Task objective> Write out, from the entries below, exactly the lines that run between the lines holding "blue teapot [819,223,950,401] -> none" and "none -> yellow nut [377,124,421,164]", inclusive, and stop there.

Collected data:
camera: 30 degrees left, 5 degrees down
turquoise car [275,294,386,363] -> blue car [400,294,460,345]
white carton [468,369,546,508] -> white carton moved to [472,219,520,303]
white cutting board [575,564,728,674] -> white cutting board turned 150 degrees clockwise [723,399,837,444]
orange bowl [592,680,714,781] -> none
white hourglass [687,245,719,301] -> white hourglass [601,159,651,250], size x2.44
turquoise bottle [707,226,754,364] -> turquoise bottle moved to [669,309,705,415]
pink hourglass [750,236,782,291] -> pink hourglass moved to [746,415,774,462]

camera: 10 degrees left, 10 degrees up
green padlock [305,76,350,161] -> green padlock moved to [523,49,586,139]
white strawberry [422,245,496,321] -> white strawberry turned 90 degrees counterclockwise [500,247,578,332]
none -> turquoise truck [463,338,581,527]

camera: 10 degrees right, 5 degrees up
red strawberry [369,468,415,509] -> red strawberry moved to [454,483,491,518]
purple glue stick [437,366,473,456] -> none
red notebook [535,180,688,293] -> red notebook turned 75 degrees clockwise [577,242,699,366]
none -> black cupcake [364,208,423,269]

---

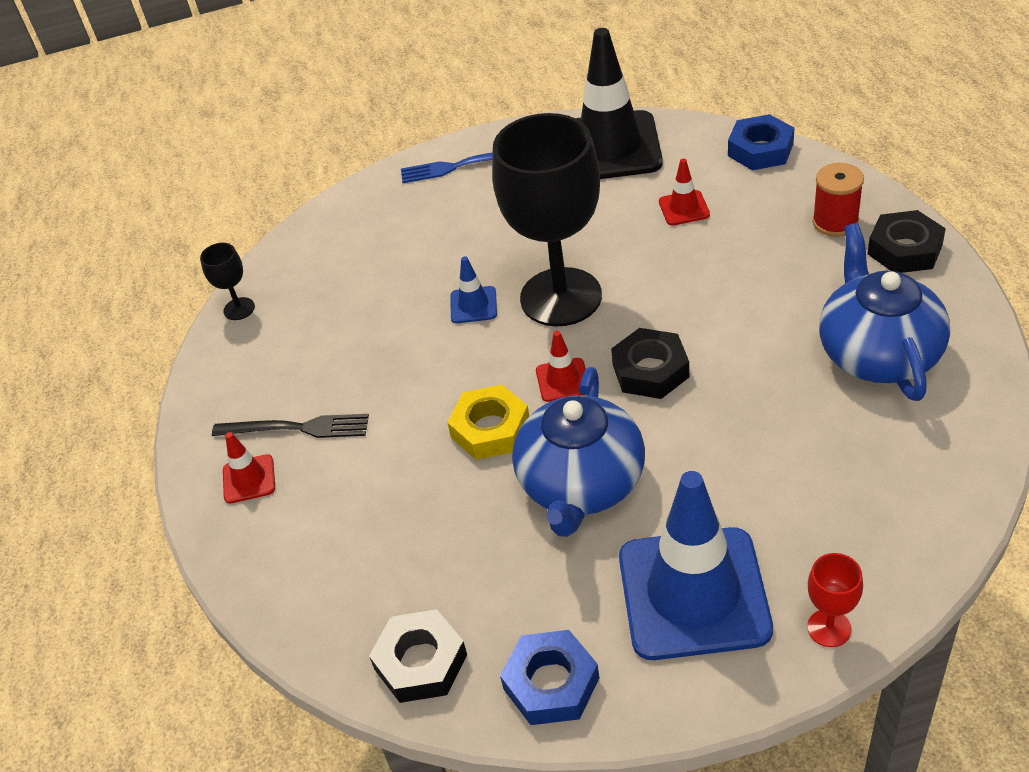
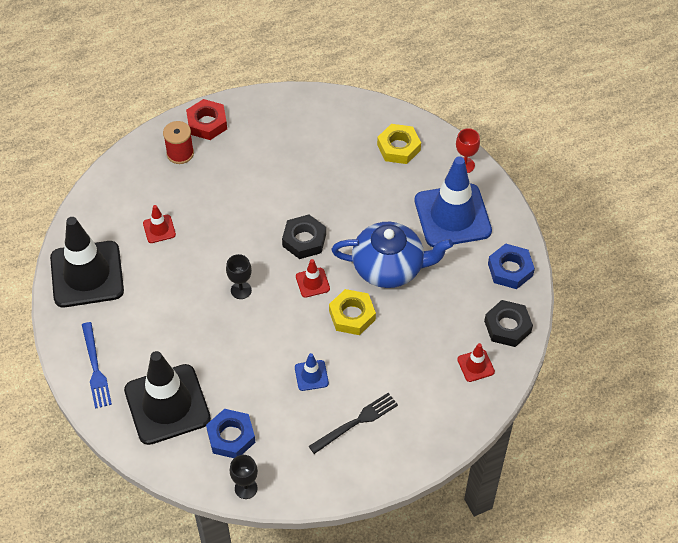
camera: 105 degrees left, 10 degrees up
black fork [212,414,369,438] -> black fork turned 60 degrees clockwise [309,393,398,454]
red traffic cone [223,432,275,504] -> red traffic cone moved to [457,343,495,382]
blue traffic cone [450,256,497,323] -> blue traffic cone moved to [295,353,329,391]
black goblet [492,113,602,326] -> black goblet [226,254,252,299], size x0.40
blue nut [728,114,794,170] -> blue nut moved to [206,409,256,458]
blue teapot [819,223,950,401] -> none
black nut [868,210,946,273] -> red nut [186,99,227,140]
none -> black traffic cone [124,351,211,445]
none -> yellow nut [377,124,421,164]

---

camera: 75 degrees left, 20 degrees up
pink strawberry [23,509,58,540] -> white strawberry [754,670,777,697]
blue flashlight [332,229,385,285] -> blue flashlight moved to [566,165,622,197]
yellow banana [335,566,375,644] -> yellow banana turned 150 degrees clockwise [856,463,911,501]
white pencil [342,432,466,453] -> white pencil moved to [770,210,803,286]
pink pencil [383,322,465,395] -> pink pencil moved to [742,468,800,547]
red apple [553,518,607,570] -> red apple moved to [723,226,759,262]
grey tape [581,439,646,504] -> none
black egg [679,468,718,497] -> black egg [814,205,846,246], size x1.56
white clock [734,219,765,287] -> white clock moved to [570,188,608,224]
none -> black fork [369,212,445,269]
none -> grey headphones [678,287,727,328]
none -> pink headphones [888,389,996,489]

Reply to the exercise>
blue teapot [819,223,950,401] -> none
black nut [868,210,946,273] -> red nut [186,99,227,140]
none -> black traffic cone [124,351,211,445]
none -> yellow nut [377,124,421,164]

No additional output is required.